= Try it =
Every line in the data below that holds "degrees" should be found and copied.

━━━━

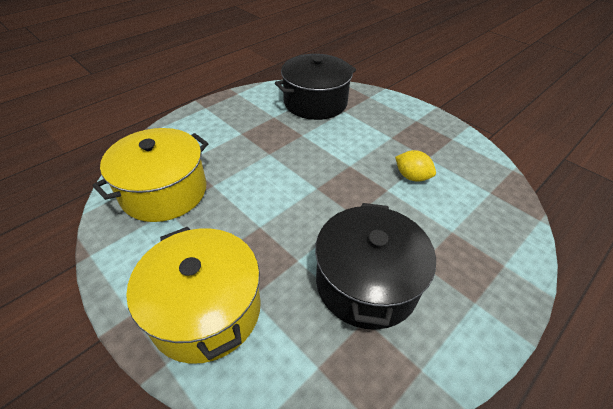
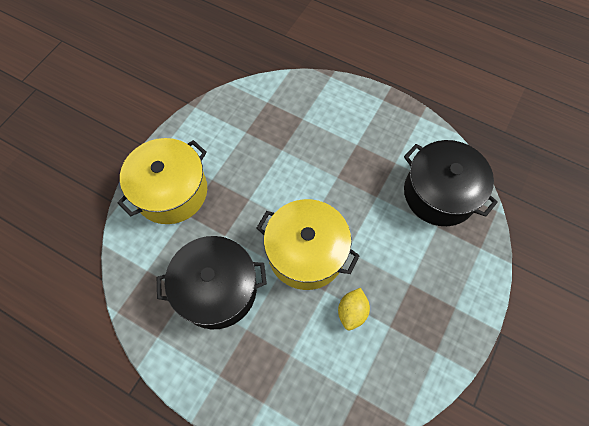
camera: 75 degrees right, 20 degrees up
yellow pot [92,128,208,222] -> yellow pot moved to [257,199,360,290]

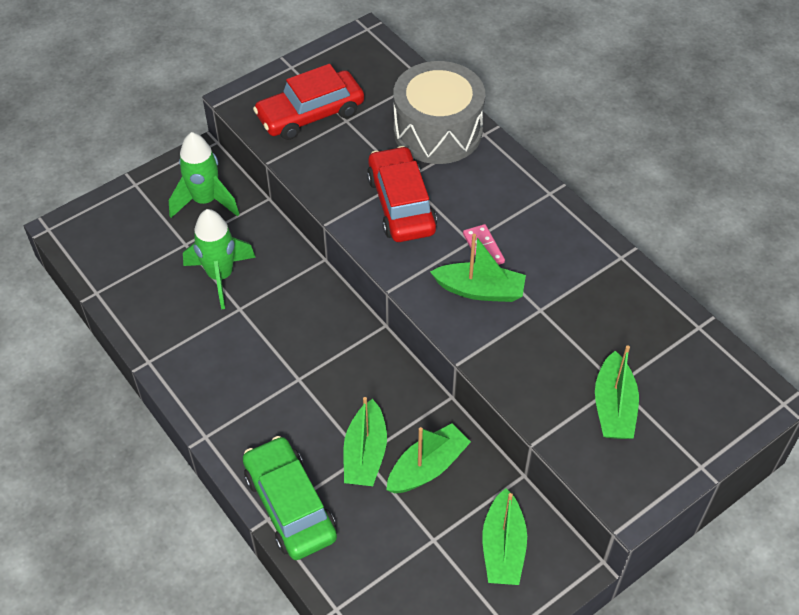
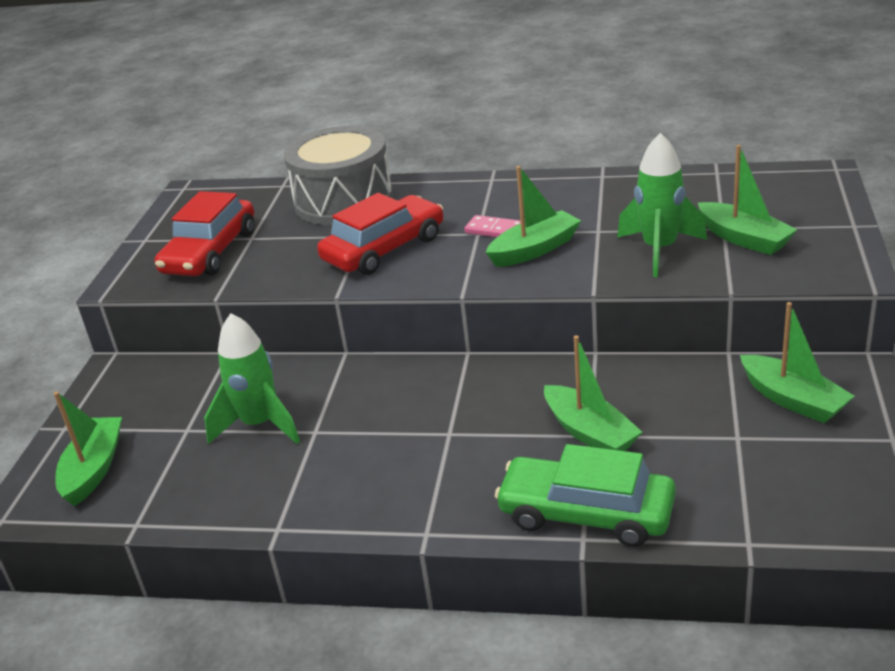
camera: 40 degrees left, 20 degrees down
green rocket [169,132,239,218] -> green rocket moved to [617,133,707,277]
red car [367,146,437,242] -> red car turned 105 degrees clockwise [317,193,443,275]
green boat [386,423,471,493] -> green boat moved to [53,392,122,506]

━━━━

= Exercise output =
camera: 75 degrees right, 20 degrees up
camera: 40 degrees left, 20 degrees down
red car [367,146,437,242] -> red car turned 105 degrees clockwise [317,193,443,275]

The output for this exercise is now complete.